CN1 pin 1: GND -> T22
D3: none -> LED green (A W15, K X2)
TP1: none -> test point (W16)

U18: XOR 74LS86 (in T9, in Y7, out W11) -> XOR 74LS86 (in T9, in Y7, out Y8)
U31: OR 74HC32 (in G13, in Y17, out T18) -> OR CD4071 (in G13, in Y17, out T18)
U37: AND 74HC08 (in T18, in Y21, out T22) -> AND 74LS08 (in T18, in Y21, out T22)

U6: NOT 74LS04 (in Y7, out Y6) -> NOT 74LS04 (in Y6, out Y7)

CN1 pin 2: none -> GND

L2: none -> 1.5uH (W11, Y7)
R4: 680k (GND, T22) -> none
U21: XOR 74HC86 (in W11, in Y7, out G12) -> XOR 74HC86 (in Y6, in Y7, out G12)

================================

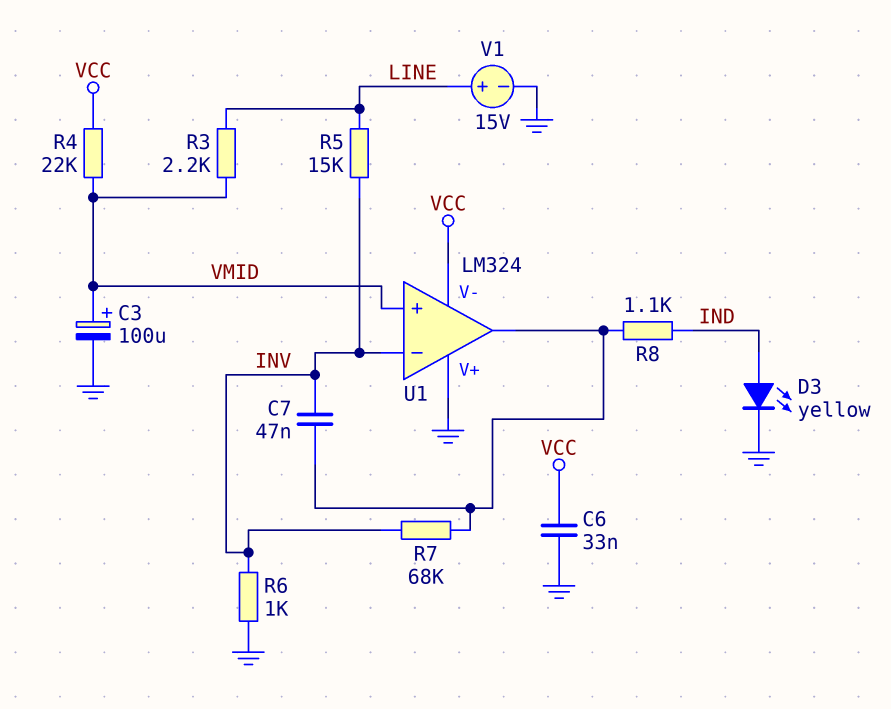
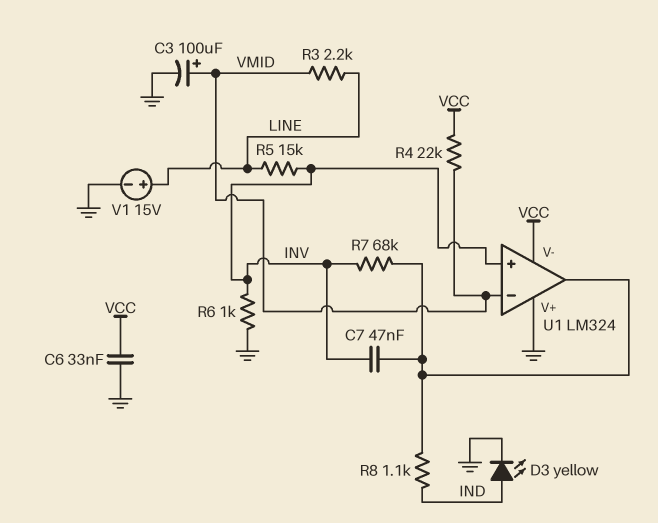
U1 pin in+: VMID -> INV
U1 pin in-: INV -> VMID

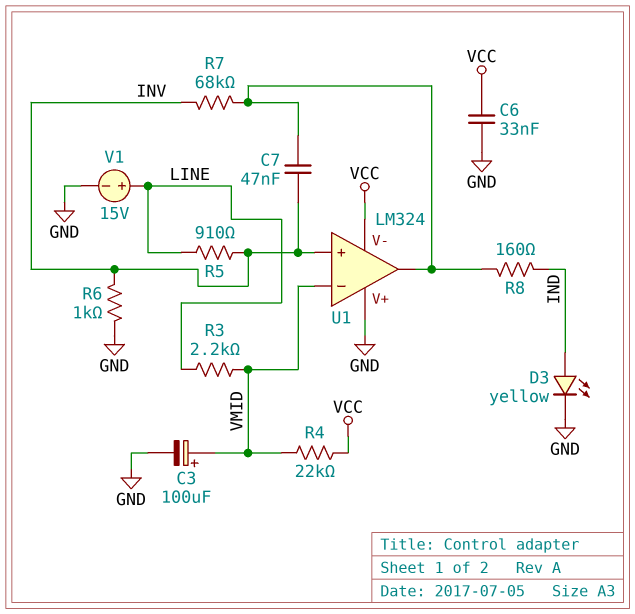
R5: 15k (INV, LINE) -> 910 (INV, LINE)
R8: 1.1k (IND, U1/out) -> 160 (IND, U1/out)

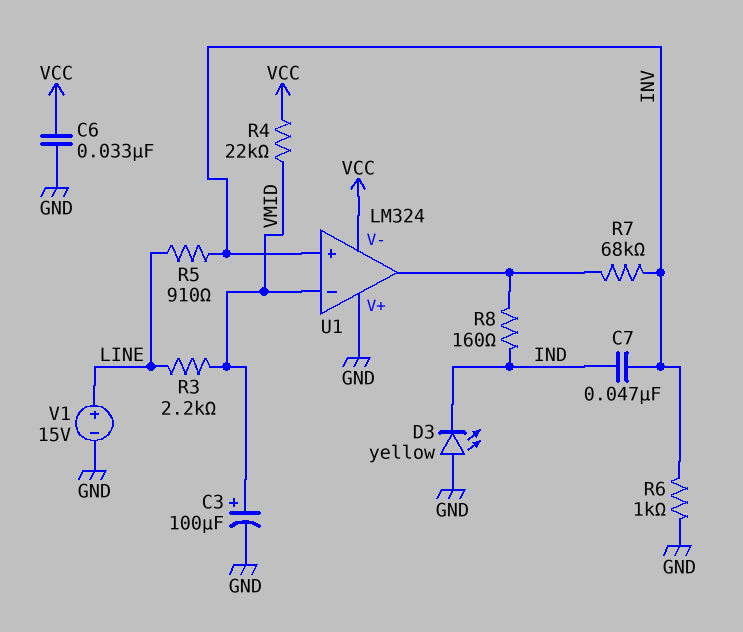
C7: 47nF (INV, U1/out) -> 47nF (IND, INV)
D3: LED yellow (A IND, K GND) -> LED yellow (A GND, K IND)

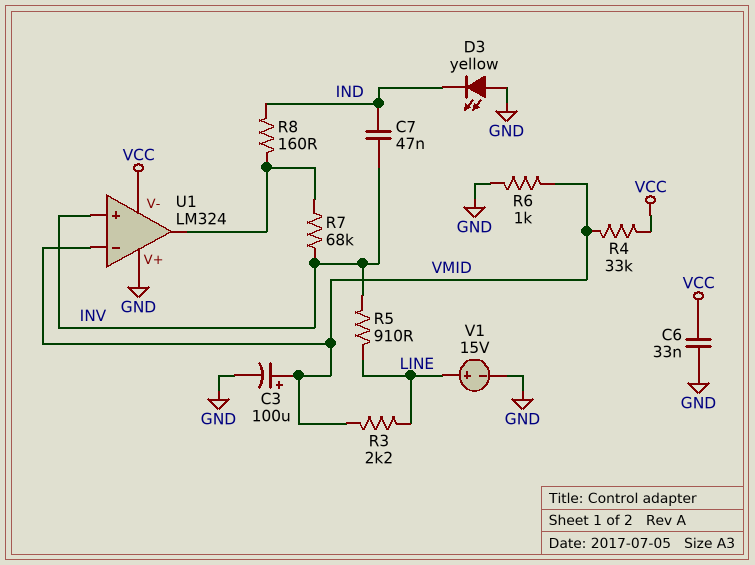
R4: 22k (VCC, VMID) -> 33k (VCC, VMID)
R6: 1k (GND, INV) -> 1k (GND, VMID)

================================

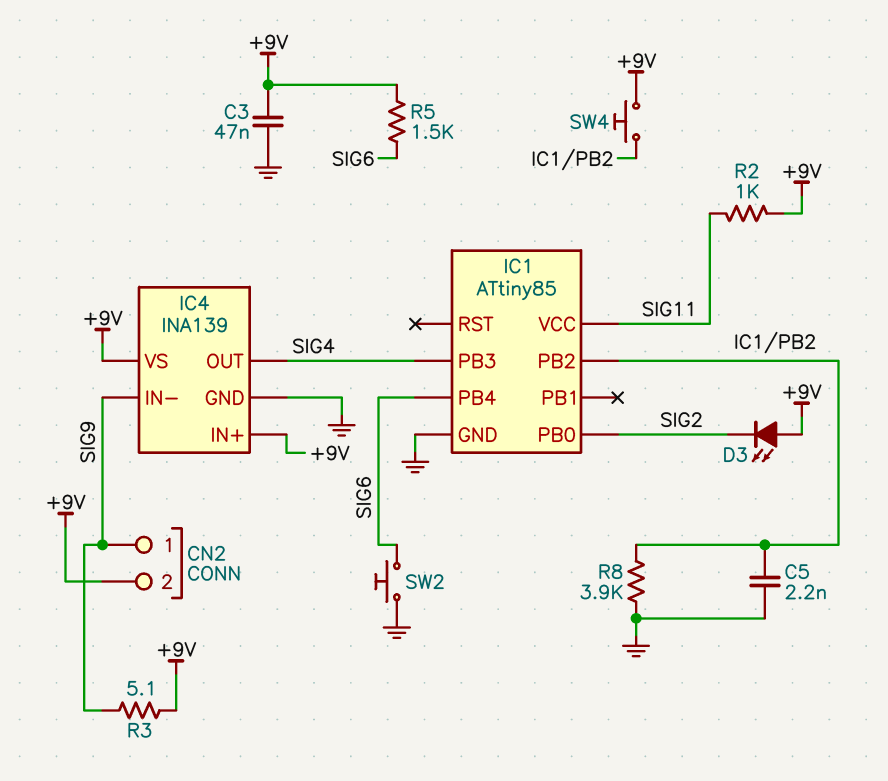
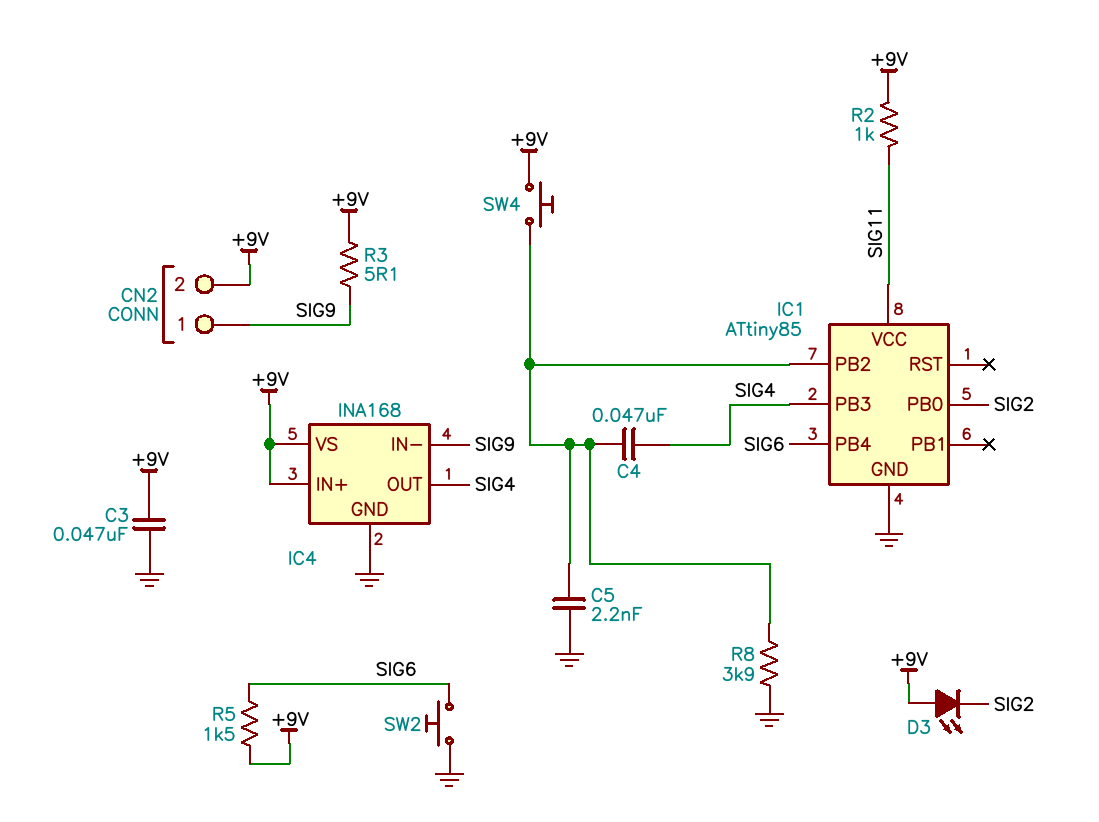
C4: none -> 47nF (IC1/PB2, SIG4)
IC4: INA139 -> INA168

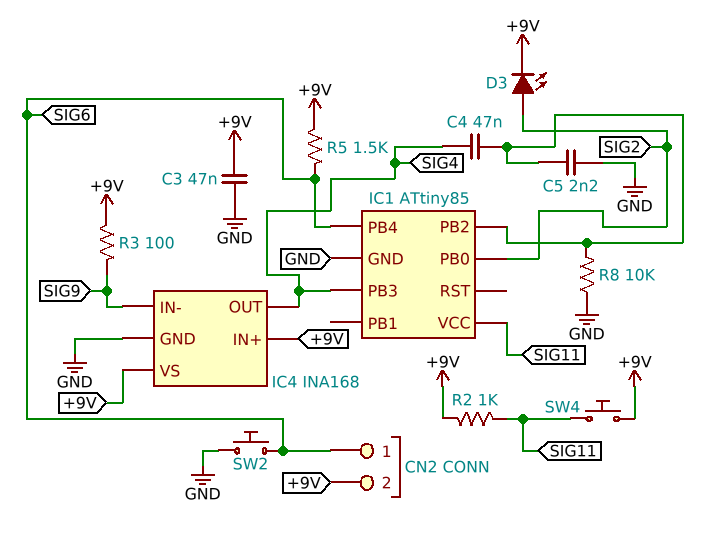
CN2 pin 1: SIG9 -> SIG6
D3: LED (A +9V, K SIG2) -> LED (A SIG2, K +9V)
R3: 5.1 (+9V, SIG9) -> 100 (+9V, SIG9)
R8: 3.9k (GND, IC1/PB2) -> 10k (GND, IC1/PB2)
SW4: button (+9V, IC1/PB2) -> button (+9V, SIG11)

================================

Using the material above, reproduce only the lines that run from the line with "IC4: INA139 -> INA168" up to and including the line with "SW4: button (+9V, IC1/PB2)", exactly, with the pictures dropped.

IC4: INA139 -> INA168

CN2 pin 1: SIG9 -> SIG6
D3: LED (A +9V, K SIG2) -> LED (A SIG2, K +9V)
R3: 5.1 (+9V, SIG9) -> 100 (+9V, SIG9)
R8: 3.9k (GND, IC1/PB2) -> 10k (GND, IC1/PB2)
SW4: button (+9V, IC1/PB2) -> button (+9V, SIG11)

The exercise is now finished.